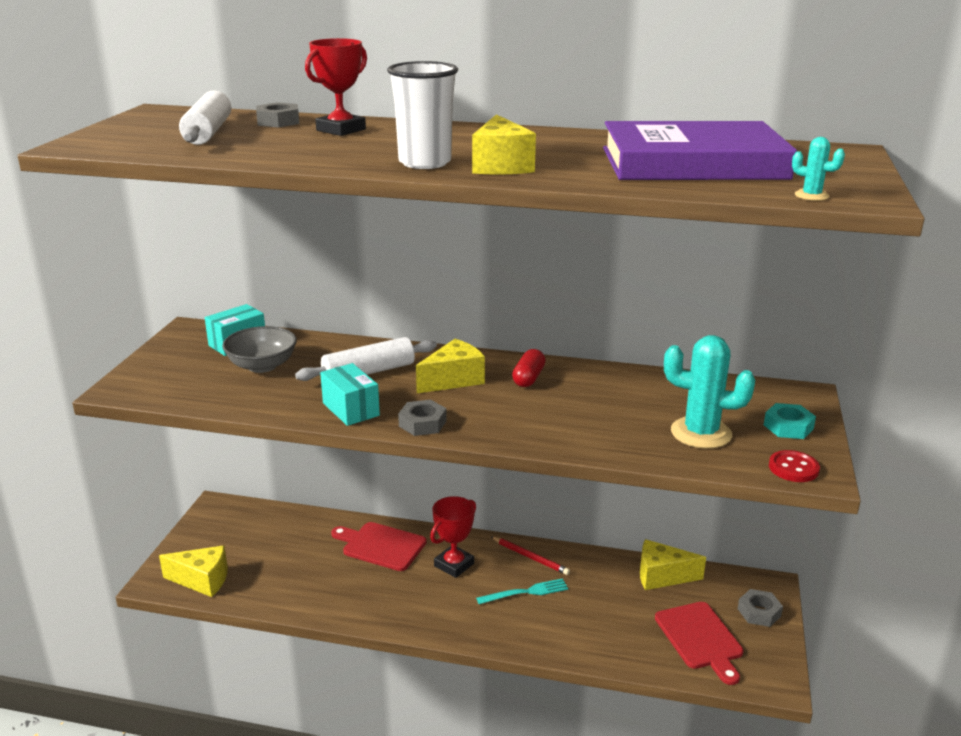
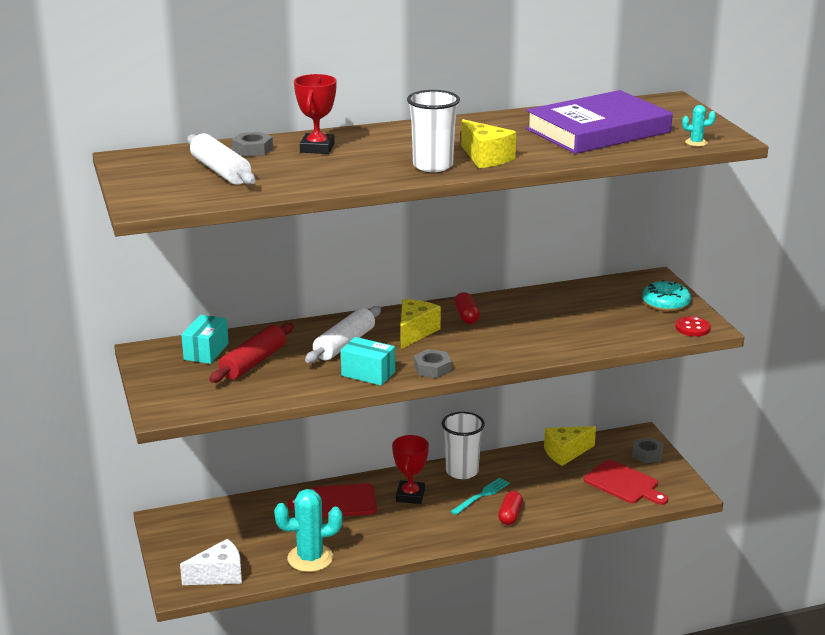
camera: 30 degrees left, 0 degrees up
(202, 580) = (219, 575): yellow cheese -> white cheese
(262, 366) = (253, 362): grey bowl -> red rolling pin
(530, 557) = (462, 471): red pencil -> white cup
(535, 627) = (510, 515): none -> red capsule
(701, 433) = (618, 322): turquoise cactus -> turquoise cactus (310, 558)
(788, 427) = (665, 303): turquoise nut -> turquoise donut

--*--

Every line where "turquoise" appears must be returned from the listing above.

» **Reply to the exercise**
(701, 433) = (618, 322): turquoise cactus -> turquoise cactus (310, 558)
(788, 427) = (665, 303): turquoise nut -> turquoise donut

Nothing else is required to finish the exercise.